In the records below, take the line containing "C103: 220nF (GND, SIG9) -> 220nF (GND, SIG2)" and reproduce it and every subsequent line exactly, adding nothing.

[MATERIALS PROVIDED Boundary: Start]

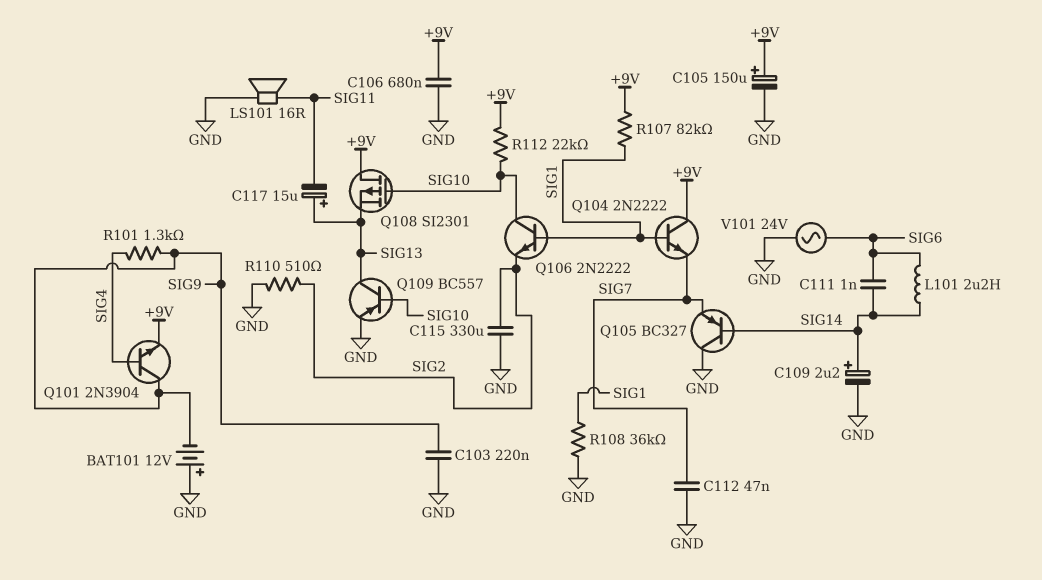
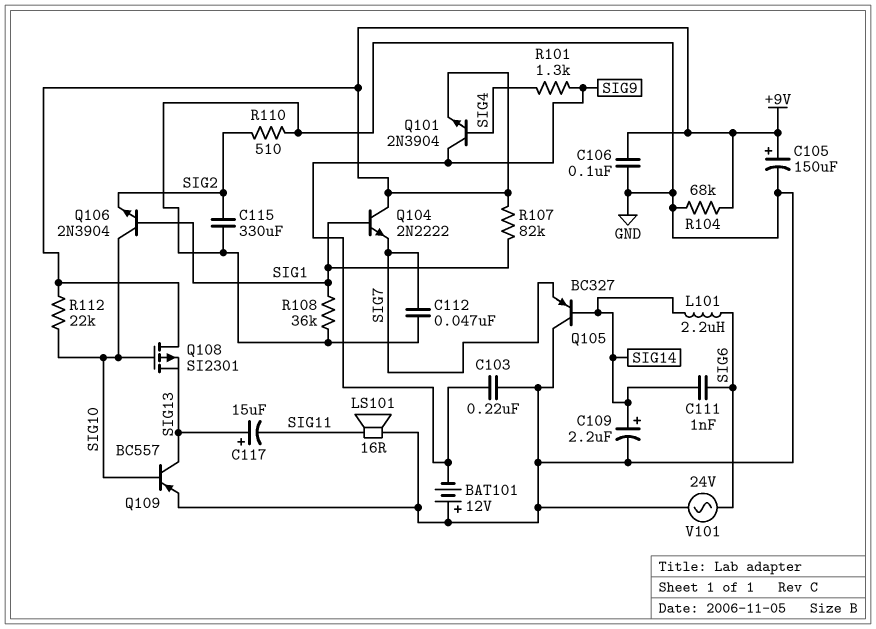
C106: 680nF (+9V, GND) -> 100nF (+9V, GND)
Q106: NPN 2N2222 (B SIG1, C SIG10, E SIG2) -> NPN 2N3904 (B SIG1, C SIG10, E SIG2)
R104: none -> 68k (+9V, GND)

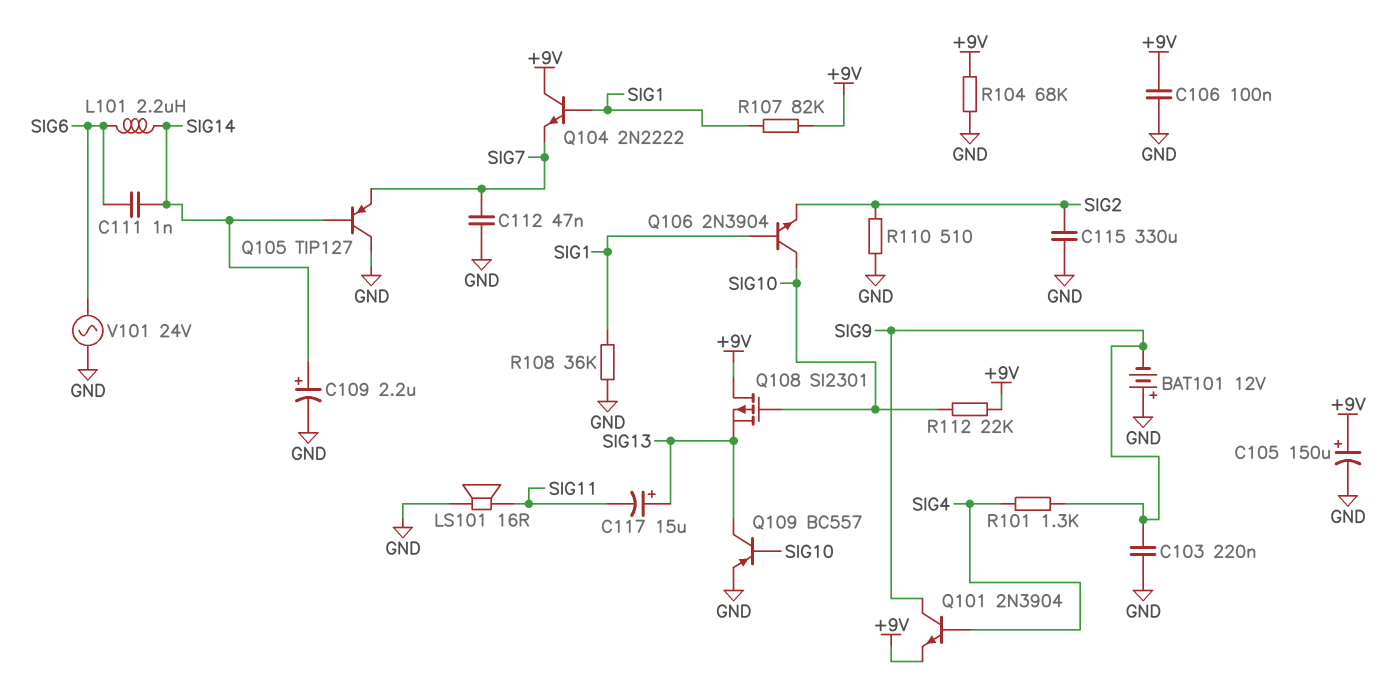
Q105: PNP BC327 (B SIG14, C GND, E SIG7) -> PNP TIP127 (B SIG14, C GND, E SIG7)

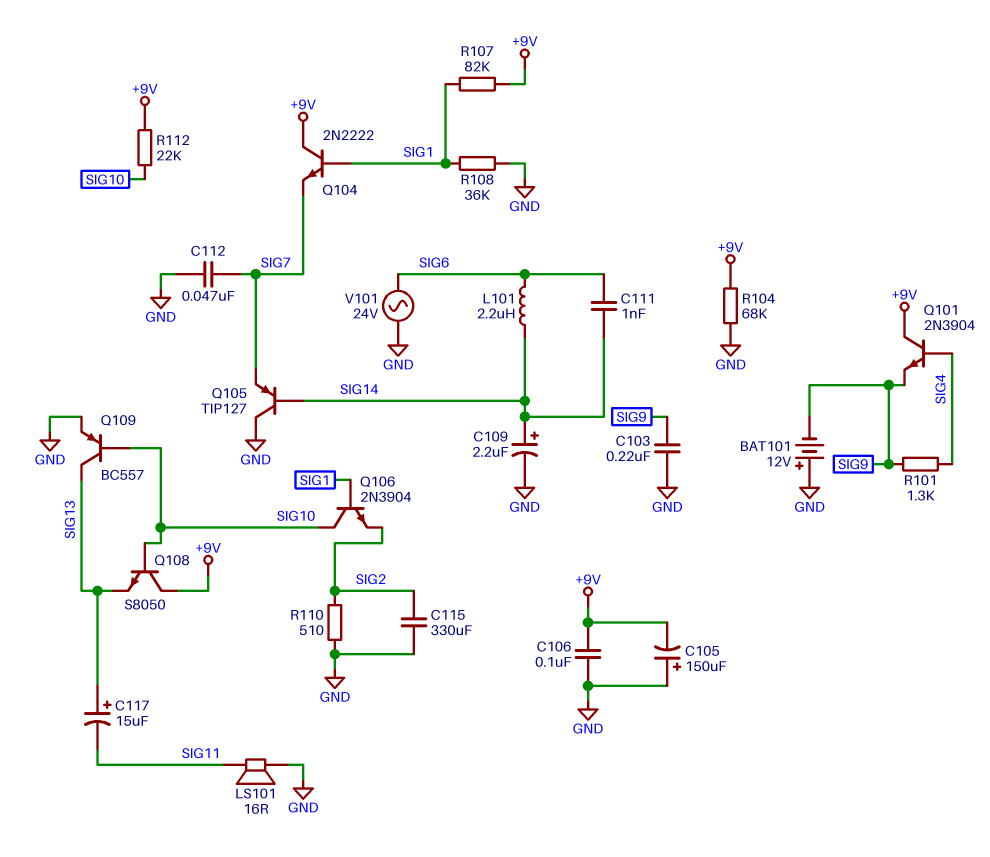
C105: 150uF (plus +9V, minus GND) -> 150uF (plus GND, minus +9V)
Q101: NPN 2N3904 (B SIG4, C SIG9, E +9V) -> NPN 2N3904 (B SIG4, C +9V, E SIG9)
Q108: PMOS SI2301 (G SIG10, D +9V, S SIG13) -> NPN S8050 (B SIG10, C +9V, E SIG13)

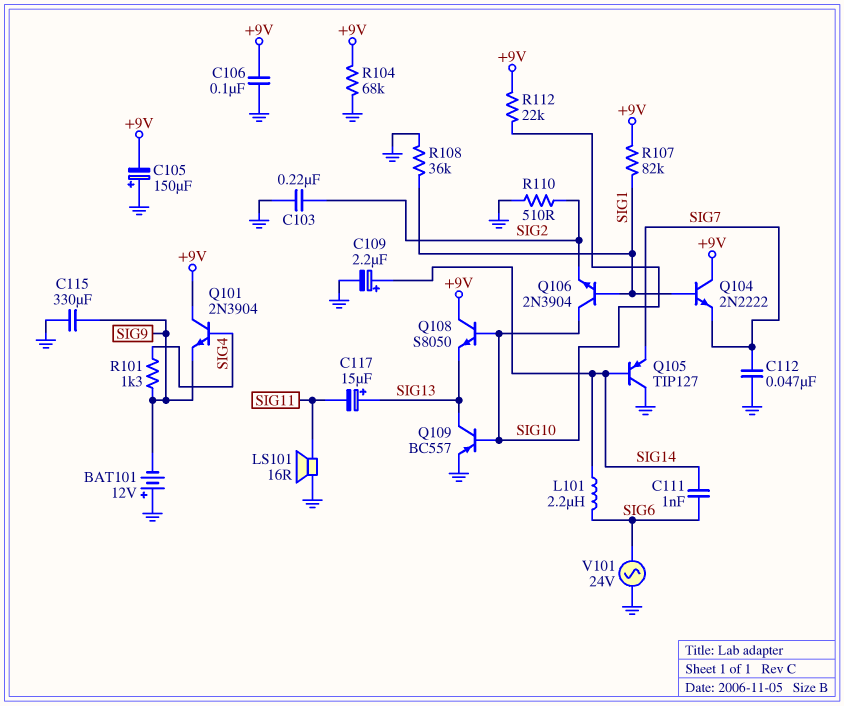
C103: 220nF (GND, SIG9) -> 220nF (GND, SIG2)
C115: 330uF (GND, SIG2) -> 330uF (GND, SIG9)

[MATERIALS PROVIDED Boundary: End]

▸ RESULT OF THIS EXERCISE
C103: 220nF (GND, SIG9) -> 220nF (GND, SIG2)
C115: 330uF (GND, SIG2) -> 330uF (GND, SIG9)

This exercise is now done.